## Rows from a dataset
-- BEGIN --
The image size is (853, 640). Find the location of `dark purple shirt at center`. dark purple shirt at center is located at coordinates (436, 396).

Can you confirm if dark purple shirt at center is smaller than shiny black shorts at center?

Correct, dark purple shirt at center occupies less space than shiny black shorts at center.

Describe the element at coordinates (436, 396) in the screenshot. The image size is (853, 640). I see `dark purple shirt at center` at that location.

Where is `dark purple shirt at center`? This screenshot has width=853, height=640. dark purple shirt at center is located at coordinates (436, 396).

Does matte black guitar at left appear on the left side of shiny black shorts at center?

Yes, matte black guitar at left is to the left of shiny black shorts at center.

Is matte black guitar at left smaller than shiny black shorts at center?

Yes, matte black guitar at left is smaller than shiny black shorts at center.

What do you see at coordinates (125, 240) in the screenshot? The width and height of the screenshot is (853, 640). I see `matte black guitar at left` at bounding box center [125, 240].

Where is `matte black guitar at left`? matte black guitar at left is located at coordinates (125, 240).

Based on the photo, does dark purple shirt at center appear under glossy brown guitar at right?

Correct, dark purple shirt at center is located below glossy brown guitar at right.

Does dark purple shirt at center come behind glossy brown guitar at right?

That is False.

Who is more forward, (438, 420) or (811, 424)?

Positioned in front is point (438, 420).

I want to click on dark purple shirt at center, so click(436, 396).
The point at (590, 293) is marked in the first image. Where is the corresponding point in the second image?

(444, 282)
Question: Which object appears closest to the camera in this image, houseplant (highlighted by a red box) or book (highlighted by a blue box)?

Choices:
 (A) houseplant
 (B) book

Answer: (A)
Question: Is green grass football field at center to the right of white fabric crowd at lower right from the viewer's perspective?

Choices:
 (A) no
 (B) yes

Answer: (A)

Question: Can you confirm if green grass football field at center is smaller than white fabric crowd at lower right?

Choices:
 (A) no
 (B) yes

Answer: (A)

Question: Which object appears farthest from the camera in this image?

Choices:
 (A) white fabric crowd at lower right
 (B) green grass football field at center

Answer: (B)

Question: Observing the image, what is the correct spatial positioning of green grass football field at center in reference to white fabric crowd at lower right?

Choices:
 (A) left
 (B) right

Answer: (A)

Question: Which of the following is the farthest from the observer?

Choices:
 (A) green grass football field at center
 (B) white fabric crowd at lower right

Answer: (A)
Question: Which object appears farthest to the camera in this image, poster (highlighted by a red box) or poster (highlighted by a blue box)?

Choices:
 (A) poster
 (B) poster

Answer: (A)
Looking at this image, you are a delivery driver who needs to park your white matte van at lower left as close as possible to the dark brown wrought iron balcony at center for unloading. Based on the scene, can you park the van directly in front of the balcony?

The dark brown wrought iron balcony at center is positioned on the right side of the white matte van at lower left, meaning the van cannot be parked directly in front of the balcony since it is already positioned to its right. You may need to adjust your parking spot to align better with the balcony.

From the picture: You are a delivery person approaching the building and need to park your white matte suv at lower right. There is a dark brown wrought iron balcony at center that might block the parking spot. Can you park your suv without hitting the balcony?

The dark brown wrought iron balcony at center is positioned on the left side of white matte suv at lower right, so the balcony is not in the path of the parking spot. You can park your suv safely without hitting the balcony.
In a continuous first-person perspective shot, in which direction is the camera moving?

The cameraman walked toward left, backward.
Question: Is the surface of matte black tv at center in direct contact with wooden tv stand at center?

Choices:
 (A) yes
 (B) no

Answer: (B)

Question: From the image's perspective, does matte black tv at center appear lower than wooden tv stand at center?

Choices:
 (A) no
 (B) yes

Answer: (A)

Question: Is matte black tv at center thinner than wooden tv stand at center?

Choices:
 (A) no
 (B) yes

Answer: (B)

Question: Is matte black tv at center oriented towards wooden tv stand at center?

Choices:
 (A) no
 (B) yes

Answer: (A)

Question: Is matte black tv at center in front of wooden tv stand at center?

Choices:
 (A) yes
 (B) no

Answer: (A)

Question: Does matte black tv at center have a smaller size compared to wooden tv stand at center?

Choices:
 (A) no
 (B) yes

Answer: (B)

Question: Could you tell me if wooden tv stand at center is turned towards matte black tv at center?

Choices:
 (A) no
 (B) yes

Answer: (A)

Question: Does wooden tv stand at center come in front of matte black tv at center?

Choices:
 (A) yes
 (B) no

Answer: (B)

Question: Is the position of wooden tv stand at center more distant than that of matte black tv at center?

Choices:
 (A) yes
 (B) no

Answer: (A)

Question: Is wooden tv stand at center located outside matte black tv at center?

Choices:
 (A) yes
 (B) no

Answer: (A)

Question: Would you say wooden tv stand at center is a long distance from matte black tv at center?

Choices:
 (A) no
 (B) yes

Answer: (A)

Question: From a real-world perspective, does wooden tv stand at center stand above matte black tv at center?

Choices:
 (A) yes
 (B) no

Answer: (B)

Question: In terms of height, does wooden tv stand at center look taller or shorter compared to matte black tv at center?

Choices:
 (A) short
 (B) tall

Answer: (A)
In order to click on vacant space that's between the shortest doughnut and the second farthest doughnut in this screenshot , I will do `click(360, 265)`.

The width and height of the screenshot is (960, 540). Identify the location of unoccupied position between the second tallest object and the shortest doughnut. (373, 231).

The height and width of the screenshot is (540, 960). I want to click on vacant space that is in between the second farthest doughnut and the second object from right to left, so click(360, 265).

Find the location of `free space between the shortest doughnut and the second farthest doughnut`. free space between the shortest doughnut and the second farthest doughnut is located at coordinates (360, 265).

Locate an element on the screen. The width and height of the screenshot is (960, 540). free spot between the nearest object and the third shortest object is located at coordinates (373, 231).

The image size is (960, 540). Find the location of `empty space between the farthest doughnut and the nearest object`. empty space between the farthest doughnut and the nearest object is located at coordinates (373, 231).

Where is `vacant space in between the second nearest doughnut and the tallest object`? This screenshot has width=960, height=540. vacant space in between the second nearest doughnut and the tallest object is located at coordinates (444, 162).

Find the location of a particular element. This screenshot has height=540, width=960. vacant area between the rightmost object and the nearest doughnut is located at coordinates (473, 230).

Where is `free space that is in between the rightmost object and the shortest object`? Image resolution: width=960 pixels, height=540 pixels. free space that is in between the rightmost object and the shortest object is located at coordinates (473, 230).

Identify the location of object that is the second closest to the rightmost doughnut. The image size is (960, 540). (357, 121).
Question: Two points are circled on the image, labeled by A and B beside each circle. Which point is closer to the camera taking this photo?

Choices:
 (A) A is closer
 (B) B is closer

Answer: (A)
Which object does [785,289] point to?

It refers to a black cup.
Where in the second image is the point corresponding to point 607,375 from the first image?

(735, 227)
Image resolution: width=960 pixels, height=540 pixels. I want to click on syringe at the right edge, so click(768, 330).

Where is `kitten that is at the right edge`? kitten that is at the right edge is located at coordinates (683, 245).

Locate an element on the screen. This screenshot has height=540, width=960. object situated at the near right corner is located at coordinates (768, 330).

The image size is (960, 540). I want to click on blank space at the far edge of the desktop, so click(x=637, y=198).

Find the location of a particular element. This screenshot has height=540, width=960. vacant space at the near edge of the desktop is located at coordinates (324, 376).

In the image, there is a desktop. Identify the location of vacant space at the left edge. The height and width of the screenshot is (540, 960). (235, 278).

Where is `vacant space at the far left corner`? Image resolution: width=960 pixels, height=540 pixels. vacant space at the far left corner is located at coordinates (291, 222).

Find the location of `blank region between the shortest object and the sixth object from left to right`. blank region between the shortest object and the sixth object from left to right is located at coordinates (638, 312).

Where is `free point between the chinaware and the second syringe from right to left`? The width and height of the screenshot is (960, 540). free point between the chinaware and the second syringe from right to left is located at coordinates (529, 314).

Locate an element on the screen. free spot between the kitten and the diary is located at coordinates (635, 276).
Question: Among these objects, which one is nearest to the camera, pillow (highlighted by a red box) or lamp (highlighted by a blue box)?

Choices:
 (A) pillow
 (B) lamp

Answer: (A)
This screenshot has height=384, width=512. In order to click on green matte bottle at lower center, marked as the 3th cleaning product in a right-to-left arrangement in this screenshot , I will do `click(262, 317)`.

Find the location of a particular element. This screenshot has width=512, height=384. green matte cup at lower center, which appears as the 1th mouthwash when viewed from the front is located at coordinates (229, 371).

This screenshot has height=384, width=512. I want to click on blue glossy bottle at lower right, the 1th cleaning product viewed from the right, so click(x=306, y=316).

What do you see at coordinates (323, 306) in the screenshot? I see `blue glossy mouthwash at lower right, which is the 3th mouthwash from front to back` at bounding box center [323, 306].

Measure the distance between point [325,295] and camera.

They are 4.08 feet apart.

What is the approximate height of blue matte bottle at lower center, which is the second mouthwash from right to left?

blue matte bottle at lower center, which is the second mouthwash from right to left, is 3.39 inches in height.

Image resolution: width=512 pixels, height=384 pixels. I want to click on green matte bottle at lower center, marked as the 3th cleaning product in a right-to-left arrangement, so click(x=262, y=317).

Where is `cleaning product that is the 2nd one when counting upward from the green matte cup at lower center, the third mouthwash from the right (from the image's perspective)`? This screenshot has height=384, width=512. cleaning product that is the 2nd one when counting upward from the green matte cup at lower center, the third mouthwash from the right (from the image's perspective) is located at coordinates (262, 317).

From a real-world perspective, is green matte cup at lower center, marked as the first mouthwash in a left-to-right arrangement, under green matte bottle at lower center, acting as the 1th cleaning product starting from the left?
-- END --
## WHAT YOU SHOULD DO
Output as a JSON list of strings everything from the line containing "Measure the distance" down to the end of the rows, with one string per line and blank lines omitted.

## SOLUTION FOR THIS PROBLEM
[
  "Measure the distance between point [325,295] and camera.",
  "They are 4.08 feet apart.",
  "What is the approximate height of blue matte bottle at lower center, which is the second mouthwash from right to left?",
  "blue matte bottle at lower center, which is the second mouthwash from right to left, is 3.39 inches in height.",
  "Image resolution: width=512 pixels, height=384 pixels. I want to click on green matte bottle at lower center, marked as the 3th cleaning product in a right-to-left arrangement, so click(x=262, y=317).",
  "Where is `cleaning product that is the 2nd one when counting upward from the green matte cup at lower center, the third mouthwash from the right (from the image's perspective)`? This screenshot has height=384, width=512. cleaning product that is the 2nd one when counting upward from the green matte cup at lower center, the third mouthwash from the right (from the image's perspective) is located at coordinates (262, 317).",
  "From a real-world perspective, is green matte cup at lower center, marked as the first mouthwash in a left-to-right arrangement, under green matte bottle at lower center, acting as the 1th cleaning product starting from the left?"
]